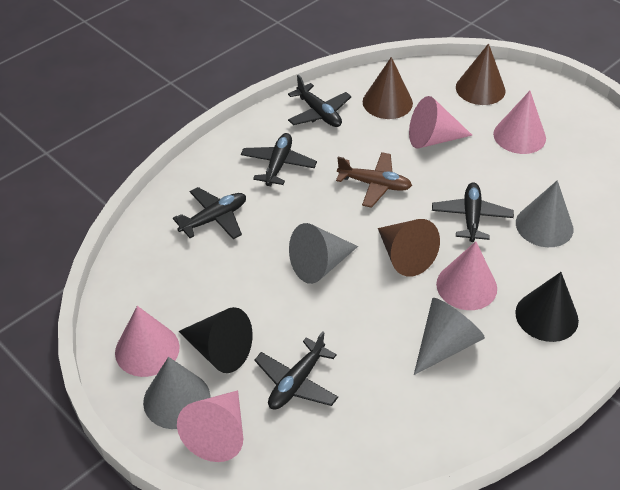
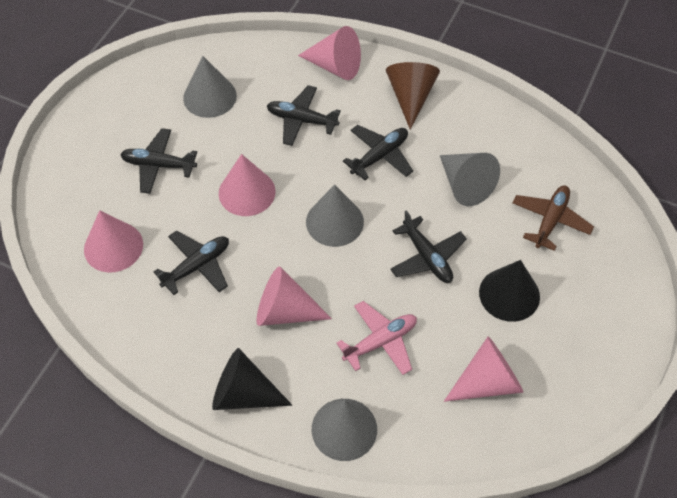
brown cone: [363,57,413,119] [378,219,440,277] [456,43,505,105] = 3 -> [386,62,440,130] = 1
pink plane: none = 0 -> [337,301,417,375] = 1

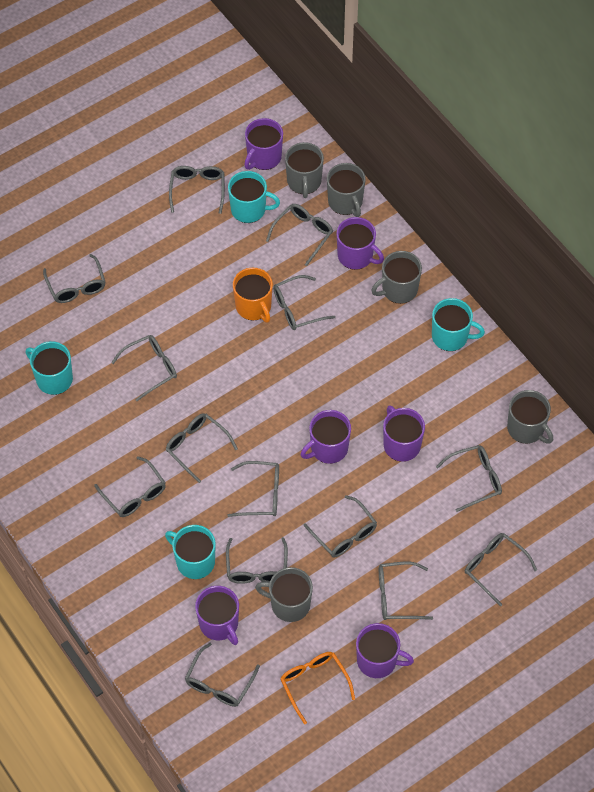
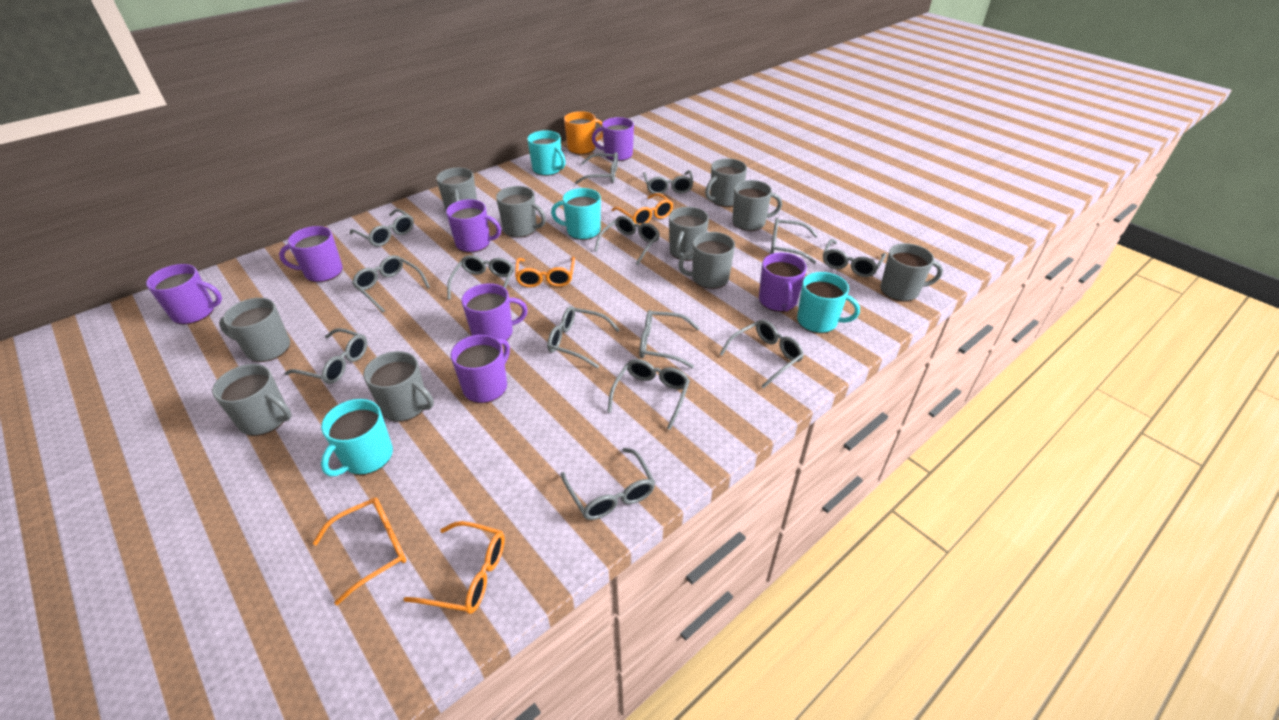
grey mug: [255,567,313,622] [285,142,324,198] [327,163,366,217] [371,251,422,304] [507,390,553,444] = 5 -> [212,364,292,436] [219,298,290,362] [363,351,434,422] [436,168,477,211] [496,186,546,238] [669,207,709,261] [678,232,735,289] [705,158,747,207] [732,180,782,231] [880,243,943,302] = 10
orange glasses: [281,652,355,724] = 1 -> [313,497,406,605] [403,521,505,614] [515,256,575,288] [611,193,673,225] = 4
purple mug: [195,586,239,645] [244,118,283,170] [301,410,351,464] [337,217,384,270] [356,623,414,678] [383,405,425,462] = 6 -> [146,264,222,325] [279,226,343,282] [446,199,501,253] [451,335,510,403] [461,283,528,341] [592,117,634,161] [759,253,807,312] = 7

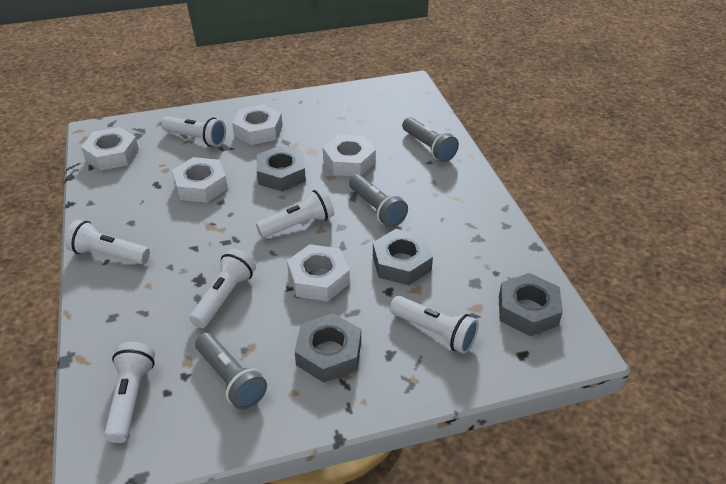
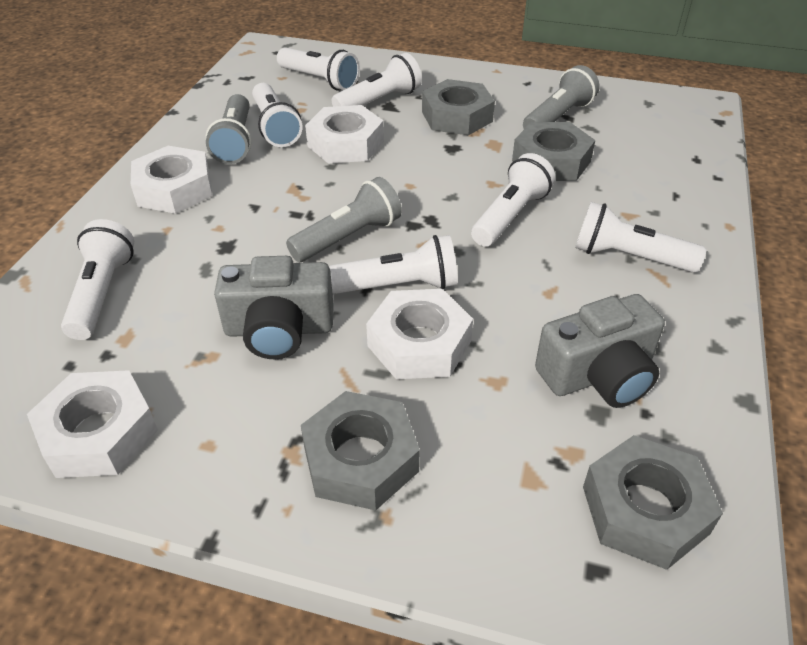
grey camera: none = 0 -> [214,256,334,359] [535,294,665,408] = 2
white flashlight: [65,220,150,264] [104,342,155,443] [161,116,226,147] [189,249,256,328] [256,188,334,238] [390,296,479,354] = 6 -> [61,219,134,340] [252,83,302,147] [277,47,360,91] [329,235,458,294] [332,53,422,107] [471,153,555,247] [575,202,706,273] = 7
white nut: [81,127,139,171] [172,157,228,203] [232,104,283,145] [287,244,350,301] [323,135,376,176] = 5 -> [27,370,158,478] [131,146,212,214] [305,105,384,164] [366,289,473,379] = 4

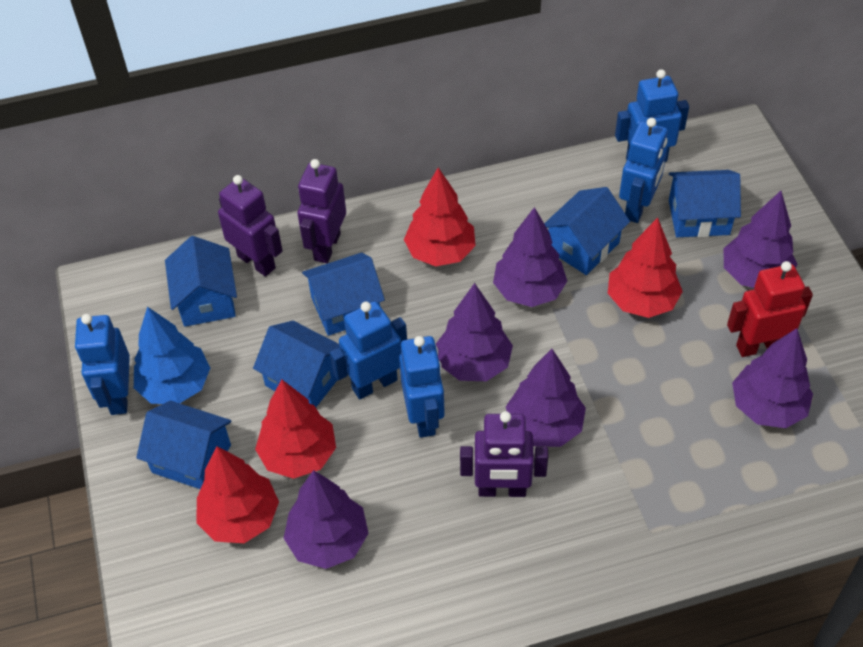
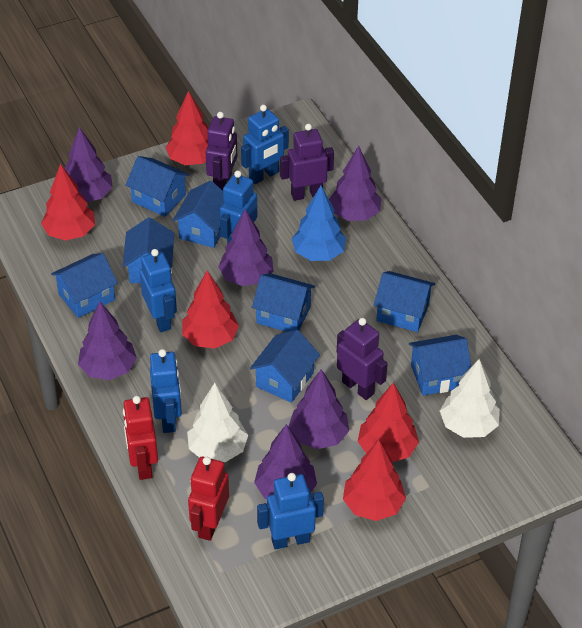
blue house: [136,401,231,489] [165,236,237,327] [253,321,340,407] [302,253,385,336] [544,187,630,275] [669,170,741,237] = 6 -> [51,253,118,318] [123,217,174,283] [126,156,189,217] [173,181,224,248] [250,330,320,403] [252,273,315,332] [374,271,435,332] [409,335,472,396] = 8
red robot: [727,261,813,357] = 1 -> [123,396,158,480] [188,457,229,541] = 2
red tree: [196,446,279,543] [255,379,336,479] [404,168,476,267] [608,218,683,318] = 4 -> [41,164,95,241] [166,91,209,165] [182,271,239,349] [343,440,406,521] [358,383,419,462] = 5
white tree: none = 0 -> [187,383,248,462] [440,359,500,438] = 2

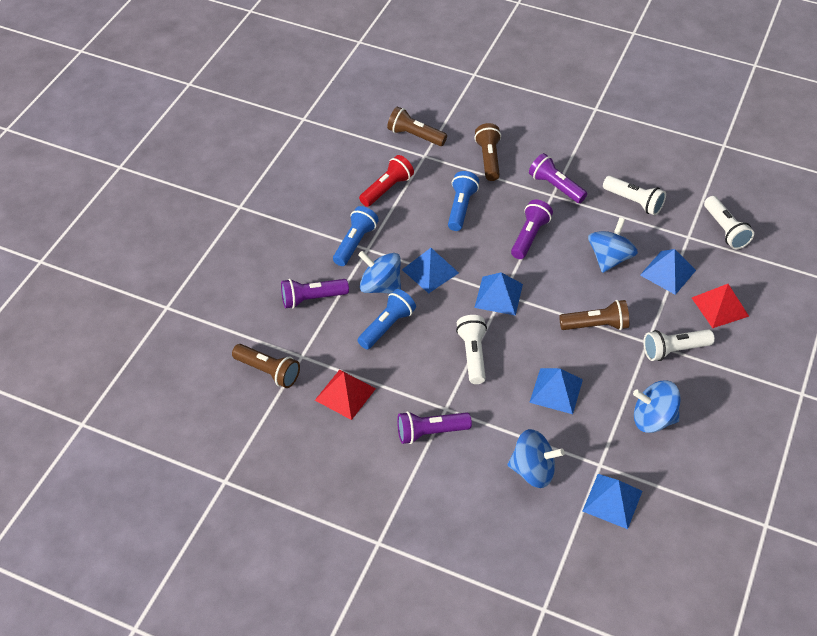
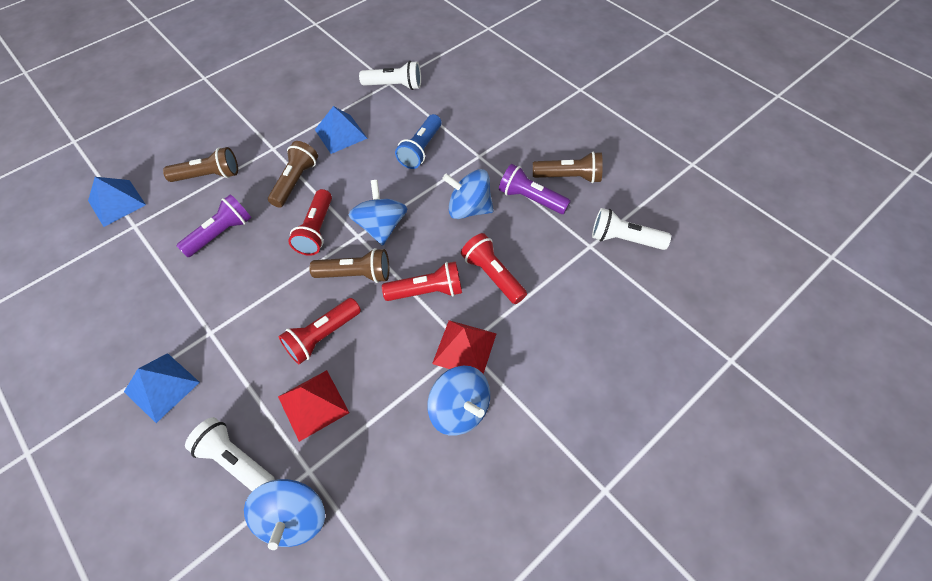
blue flashlight: [333,206,379,266] [358,289,416,349] [448,171,479,231] = 3 -> [395,114,442,169] = 1
blue pyramid: [402,248,459,293] [474,272,523,316] [529,368,583,414] [583,474,642,529] [640,249,696,295] = 5 -> [88,177,146,227] [124,353,200,423] [315,106,368,154] = 3
purple flashlight: [281,279,349,309] [397,411,472,444] [511,200,553,259] [529,153,587,203] = 4 -> [176,194,251,257] [499,164,571,214] = 2
red flashlight: [359,155,414,207] = 1 -> [279,298,361,364] [288,189,332,256] [382,261,462,301] [461,233,527,304] = 4
white flashlight: [456,315,487,384] [603,176,666,215] [643,329,715,361] [704,196,754,249] = 4 -> [185,417,275,492] [359,61,421,90] [592,208,671,250] = 3

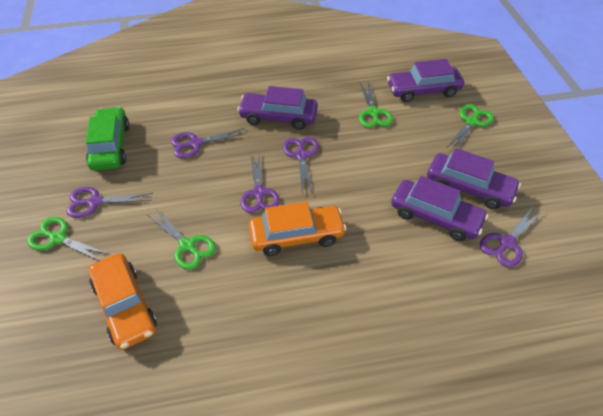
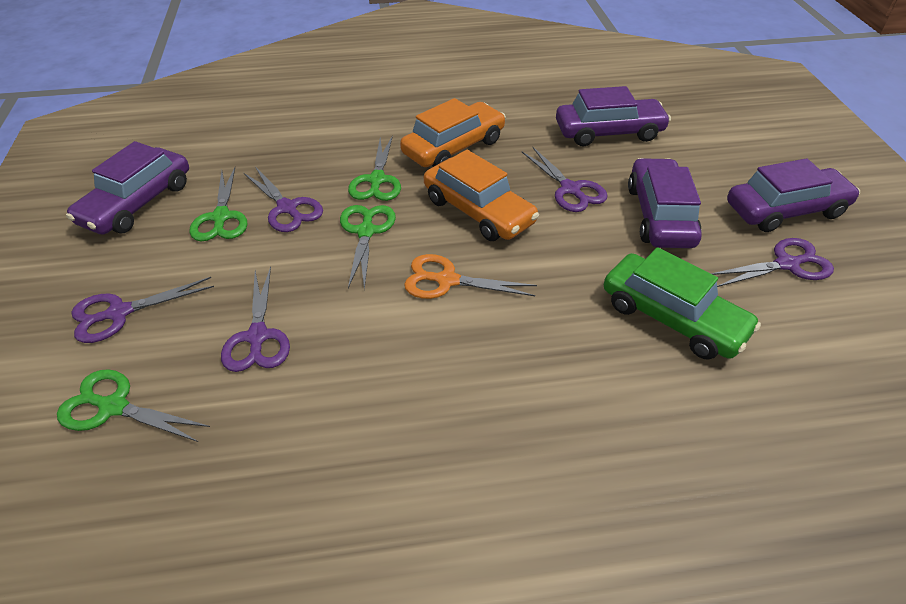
orange scissors: none = 0 -> [404,254,537,299] = 1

* _REQUIREMENT_
Which of the lines above include the word "purple"? Copy each of them.

* _RESULT BELOW_
purple mug: [195,586,239,645] [244,118,283,170] [301,410,351,464] [337,217,384,270] [356,623,414,678] [383,405,425,462] = 6 -> [146,264,222,325] [279,226,343,282] [446,199,501,253] [451,335,510,403] [461,283,528,341] [592,117,634,161] [759,253,807,312] = 7
purple flashlight: [281,279,349,309] [397,411,472,444] [511,200,553,259] [529,153,587,203] = 4 -> [176,194,251,257] [499,164,571,214] = 2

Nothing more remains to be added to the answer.